What the task asks: Exactly the line that contains "(429, 78) = (369, 155): green" and the lines following it to the end of the data are to be reproduced, and nothing more.

Working data:

.....

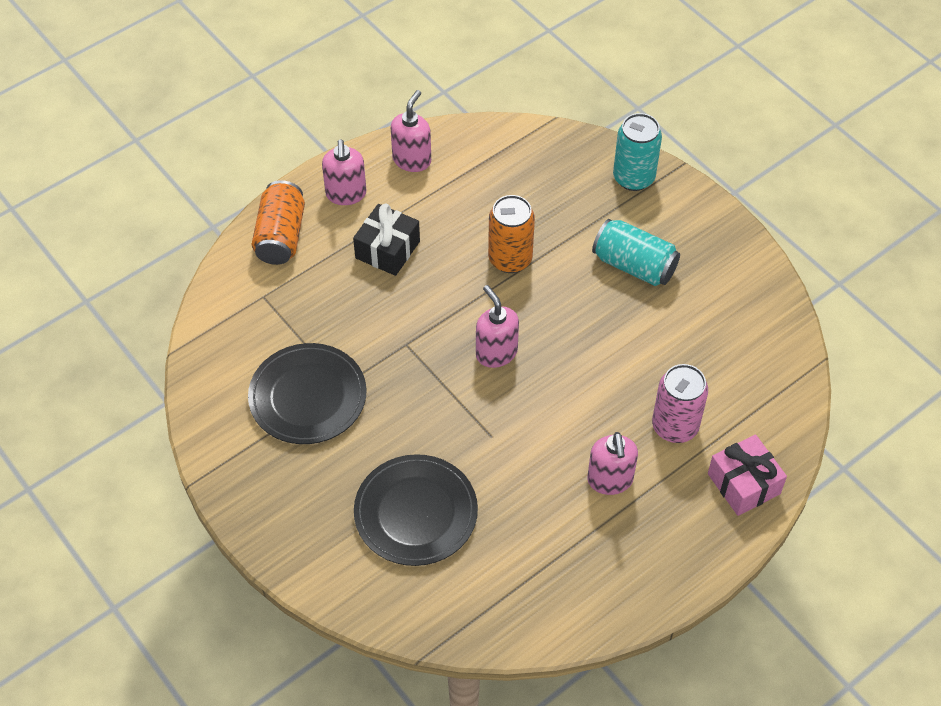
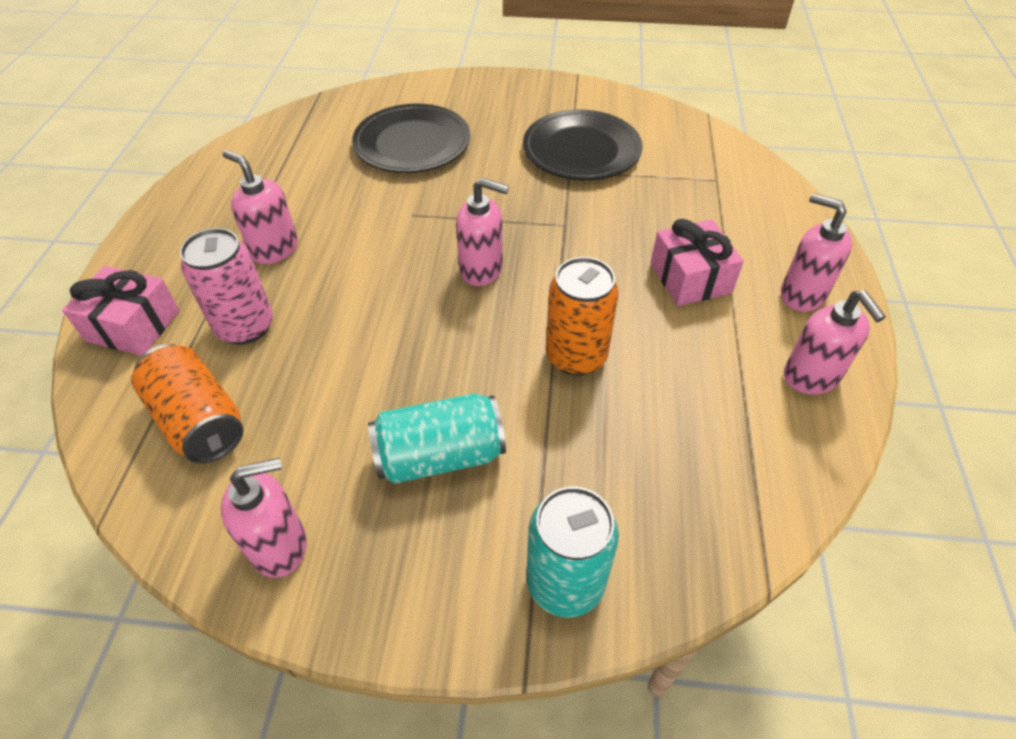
camera: 135 degrees right, 5 degrees down
(281, 236) = (783, 224): orange can -> orange can (198, 420)
(387, 249) = (690, 278): black gift -> pink gift
(743, 282) = (280, 546): none -> pink soap dispenser

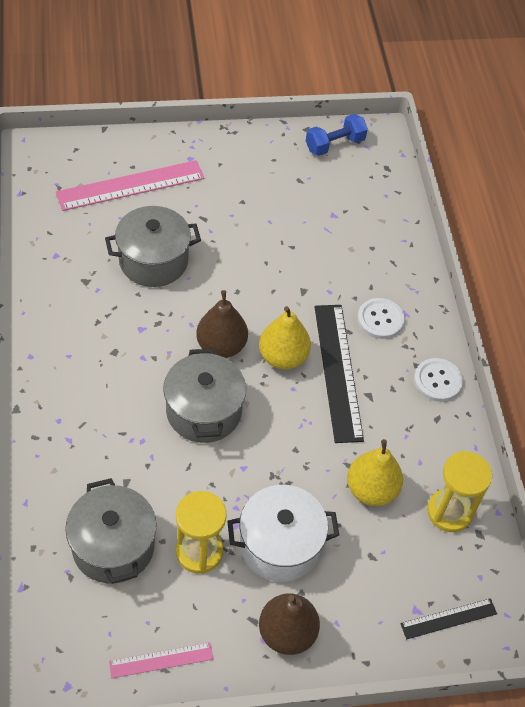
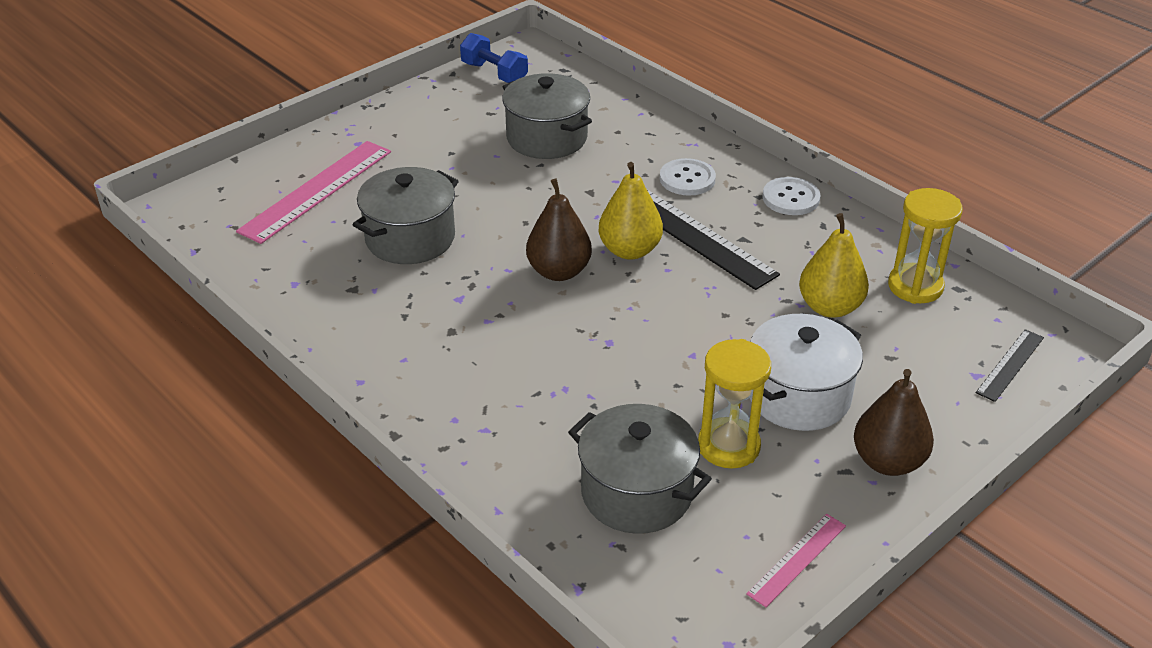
camera: 30 degrees left, 15 degrees down
(204, 411) = (601, 331): grey pot -> grey pot (547, 138)
(334, 144) = (494, 73): blue dumbbell -> blue dumbbell turned 75 degrees counterclockwise

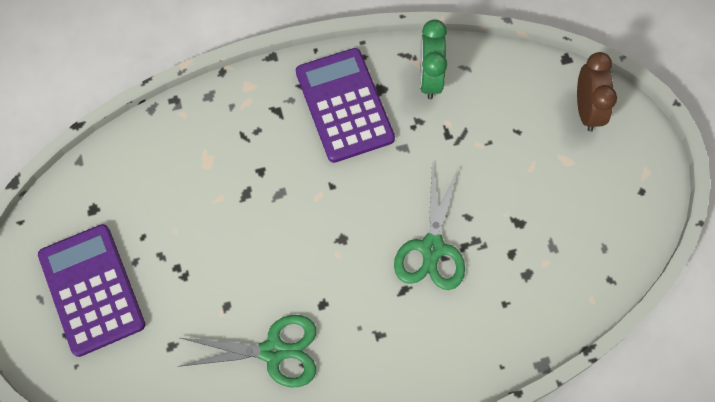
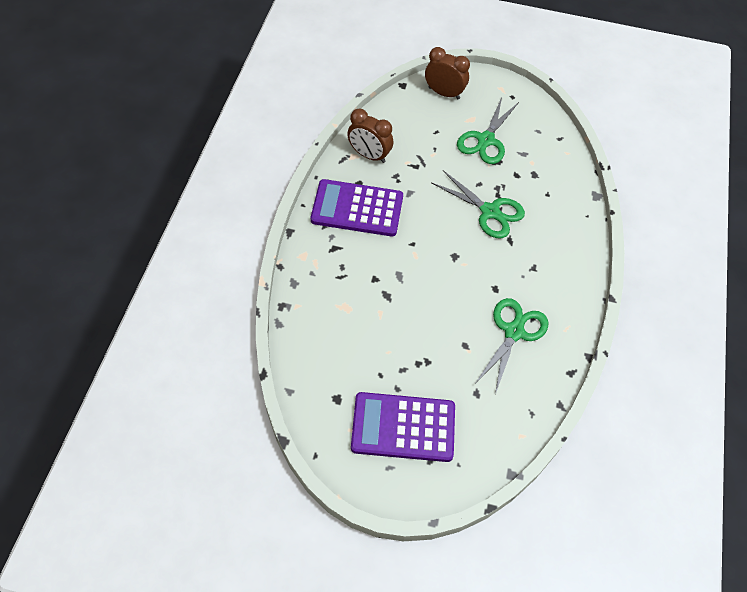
camera: 65 degrees left, 10 degrees down
(429, 78) = (369, 155): green clock -> brown clock
(543, 193) = (486, 140): none -> green scissors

.....

Result below:
(429, 78) = (369, 155): green clock -> brown clock
(543, 193) = (486, 140): none -> green scissors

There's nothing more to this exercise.